** BEGIN INPUT **
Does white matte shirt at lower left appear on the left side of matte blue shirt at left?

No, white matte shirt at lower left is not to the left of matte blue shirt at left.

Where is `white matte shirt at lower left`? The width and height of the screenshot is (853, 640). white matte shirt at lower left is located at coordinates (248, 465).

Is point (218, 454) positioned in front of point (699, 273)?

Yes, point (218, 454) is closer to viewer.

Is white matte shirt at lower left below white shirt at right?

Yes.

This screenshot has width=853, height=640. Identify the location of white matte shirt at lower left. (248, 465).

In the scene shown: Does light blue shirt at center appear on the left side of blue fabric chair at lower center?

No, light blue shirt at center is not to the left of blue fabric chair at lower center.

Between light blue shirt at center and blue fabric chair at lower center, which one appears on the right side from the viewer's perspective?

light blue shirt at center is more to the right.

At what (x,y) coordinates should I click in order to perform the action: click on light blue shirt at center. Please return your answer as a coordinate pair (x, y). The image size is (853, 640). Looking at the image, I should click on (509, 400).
** END INPUT **
** BEGIN INPUT **
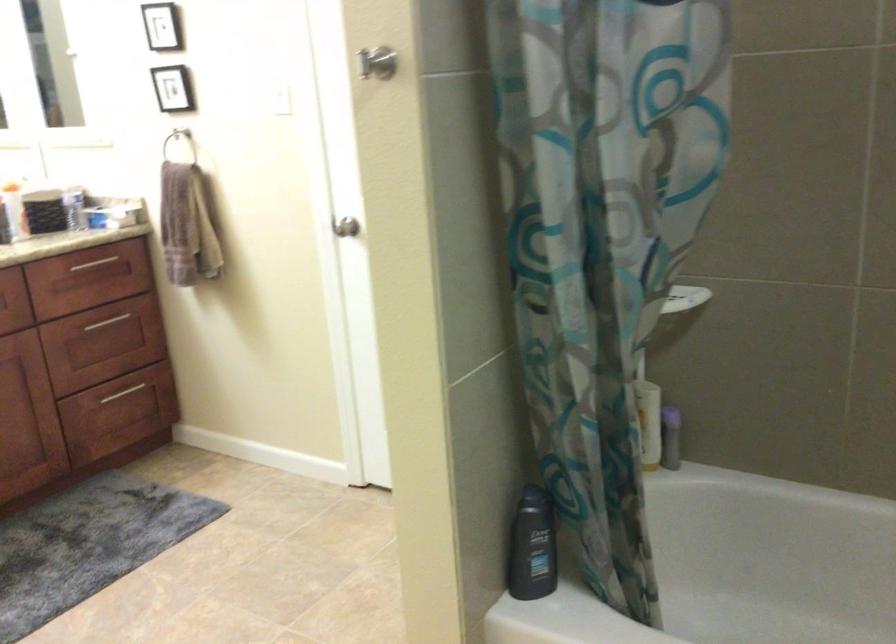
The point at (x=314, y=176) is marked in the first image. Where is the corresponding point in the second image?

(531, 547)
** END INPUT **
Copy the rows from the line that contains "This screenshot has" up to and including the line that contains "light blue shirt at center is more", reproducing each line unchanged.

This screenshot has width=853, height=640. Identify the location of white matte shirt at lower left. (248, 465).

In the scene shown: Does light blue shirt at center appear on the left side of blue fabric chair at lower center?

No, light blue shirt at center is not to the left of blue fabric chair at lower center.

Between light blue shirt at center and blue fabric chair at lower center, which one appears on the right side from the viewer's perspective?

light blue shirt at center is more to the right.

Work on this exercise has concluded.